== Supplied entries ==

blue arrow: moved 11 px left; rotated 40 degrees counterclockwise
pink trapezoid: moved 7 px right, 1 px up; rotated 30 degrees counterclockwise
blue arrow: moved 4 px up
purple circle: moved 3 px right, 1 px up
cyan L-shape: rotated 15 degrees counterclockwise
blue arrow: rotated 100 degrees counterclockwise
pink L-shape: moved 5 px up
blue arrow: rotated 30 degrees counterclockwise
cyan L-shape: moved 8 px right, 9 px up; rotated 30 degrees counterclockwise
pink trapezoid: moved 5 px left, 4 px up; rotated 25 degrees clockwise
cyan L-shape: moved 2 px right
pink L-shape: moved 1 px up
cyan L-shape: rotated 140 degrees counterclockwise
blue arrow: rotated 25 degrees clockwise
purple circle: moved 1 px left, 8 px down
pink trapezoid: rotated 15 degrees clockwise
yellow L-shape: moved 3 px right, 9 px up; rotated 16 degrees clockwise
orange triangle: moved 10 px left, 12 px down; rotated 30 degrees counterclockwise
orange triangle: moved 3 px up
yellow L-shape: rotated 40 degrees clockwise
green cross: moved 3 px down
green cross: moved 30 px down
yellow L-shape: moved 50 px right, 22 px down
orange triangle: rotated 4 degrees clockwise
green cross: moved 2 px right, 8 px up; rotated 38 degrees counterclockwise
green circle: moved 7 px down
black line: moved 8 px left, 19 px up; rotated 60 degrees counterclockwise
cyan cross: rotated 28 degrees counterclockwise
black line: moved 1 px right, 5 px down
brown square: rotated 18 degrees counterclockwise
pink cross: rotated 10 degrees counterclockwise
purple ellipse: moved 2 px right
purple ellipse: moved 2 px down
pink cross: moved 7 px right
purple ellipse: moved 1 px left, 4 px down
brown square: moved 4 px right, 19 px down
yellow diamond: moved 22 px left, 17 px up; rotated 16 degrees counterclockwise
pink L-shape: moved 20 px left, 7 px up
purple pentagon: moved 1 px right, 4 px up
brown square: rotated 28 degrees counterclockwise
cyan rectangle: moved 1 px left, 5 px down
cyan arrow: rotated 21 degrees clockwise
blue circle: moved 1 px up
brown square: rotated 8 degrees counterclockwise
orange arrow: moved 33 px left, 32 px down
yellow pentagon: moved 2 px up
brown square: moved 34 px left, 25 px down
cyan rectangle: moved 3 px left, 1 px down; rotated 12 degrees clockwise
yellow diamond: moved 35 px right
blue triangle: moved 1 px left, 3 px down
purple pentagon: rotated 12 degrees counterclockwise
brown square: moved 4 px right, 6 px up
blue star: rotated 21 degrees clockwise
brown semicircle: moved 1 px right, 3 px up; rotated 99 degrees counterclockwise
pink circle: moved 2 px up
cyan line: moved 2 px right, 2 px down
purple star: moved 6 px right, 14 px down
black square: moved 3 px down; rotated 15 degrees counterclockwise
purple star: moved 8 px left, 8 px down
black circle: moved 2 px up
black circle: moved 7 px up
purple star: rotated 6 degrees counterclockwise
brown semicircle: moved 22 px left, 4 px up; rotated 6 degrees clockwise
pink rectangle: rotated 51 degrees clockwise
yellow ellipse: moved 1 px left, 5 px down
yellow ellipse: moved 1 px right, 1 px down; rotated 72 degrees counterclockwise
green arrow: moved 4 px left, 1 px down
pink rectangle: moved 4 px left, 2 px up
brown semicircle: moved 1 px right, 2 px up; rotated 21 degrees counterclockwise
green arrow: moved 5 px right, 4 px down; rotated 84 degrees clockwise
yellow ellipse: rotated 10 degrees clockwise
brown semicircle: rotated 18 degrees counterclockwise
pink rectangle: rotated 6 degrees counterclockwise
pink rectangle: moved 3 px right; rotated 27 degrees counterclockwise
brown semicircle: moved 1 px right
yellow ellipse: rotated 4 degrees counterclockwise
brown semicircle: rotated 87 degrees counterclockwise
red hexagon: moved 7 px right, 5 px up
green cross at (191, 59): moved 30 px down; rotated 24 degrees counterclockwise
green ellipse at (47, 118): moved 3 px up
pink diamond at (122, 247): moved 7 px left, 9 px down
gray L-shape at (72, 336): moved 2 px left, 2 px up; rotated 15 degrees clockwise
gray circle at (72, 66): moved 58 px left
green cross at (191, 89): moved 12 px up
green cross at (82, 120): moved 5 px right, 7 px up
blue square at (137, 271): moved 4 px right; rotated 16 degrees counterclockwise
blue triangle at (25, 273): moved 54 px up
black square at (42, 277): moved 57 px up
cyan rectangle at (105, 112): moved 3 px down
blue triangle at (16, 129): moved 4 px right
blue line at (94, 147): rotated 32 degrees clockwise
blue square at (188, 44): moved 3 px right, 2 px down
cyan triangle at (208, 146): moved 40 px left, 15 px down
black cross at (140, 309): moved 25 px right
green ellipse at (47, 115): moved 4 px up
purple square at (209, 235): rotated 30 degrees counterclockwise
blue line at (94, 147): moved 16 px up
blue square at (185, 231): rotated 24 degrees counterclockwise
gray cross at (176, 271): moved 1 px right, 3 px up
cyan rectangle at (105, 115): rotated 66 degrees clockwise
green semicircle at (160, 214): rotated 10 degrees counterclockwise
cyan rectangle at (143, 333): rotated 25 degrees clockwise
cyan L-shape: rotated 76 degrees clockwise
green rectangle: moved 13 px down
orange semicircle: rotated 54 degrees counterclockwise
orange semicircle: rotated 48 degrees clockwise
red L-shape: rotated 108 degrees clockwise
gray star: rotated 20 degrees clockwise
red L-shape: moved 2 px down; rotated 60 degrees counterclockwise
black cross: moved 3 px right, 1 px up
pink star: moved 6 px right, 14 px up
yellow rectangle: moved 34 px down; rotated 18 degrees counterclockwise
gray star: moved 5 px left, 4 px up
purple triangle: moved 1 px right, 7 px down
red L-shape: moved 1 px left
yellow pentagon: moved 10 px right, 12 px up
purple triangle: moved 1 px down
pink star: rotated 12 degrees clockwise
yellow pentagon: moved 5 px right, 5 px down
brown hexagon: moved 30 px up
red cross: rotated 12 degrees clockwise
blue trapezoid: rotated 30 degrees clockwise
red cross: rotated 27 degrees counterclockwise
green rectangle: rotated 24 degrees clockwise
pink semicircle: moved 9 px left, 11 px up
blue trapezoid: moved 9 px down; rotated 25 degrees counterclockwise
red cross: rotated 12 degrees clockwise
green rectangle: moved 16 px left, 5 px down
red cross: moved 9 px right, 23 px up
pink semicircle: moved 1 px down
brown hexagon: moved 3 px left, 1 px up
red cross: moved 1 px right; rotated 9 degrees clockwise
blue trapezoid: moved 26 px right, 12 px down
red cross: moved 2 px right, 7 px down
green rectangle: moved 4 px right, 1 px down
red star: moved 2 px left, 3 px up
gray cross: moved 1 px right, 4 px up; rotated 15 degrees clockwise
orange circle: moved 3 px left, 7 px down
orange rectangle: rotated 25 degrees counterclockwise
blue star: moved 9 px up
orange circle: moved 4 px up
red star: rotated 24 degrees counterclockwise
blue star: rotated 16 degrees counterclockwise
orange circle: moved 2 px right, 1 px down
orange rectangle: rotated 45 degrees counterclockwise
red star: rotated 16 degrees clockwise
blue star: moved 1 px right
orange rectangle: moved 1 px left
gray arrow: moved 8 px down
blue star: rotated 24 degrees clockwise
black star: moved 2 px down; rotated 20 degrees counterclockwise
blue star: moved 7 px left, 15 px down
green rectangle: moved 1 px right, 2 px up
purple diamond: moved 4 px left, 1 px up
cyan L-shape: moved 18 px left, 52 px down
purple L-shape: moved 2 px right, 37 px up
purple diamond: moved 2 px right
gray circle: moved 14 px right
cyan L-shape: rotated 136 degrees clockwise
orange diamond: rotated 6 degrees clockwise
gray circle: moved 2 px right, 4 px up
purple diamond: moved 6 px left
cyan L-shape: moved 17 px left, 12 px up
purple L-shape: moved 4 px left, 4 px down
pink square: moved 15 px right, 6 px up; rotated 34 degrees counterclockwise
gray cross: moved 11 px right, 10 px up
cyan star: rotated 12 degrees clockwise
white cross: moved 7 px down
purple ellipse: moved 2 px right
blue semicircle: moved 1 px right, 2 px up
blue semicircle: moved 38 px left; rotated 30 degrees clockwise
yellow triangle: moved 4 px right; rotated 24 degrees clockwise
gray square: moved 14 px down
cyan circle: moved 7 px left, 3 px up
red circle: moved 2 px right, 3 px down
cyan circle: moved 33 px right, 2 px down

===

> Stated goal
Update the listing above from its first line through the line with "pink trapezoid: moved 5" by changing each "blue arrow" to "navy arrow", and give those lines back with nothing else altered.

> Result of this task
navy arrow: moved 11 px left; rotated 40 degrees counterclockwise
pink trapezoid: moved 7 px right, 1 px up; rotated 30 degrees counterclockwise
navy arrow: moved 4 px up
purple circle: moved 3 px right, 1 px up
cyan L-shape: rotated 15 degrees counterclockwise
navy arrow: rotated 100 degrees counterclockwise
pink L-shape: moved 5 px up
navy arrow: rotated 30 degrees counterclockwise
cyan L-shape: moved 8 px right, 9 px up; rotated 30 degrees counterclockwise
pink trapezoid: moved 5 px left, 4 px up; rotated 25 degrees clockwise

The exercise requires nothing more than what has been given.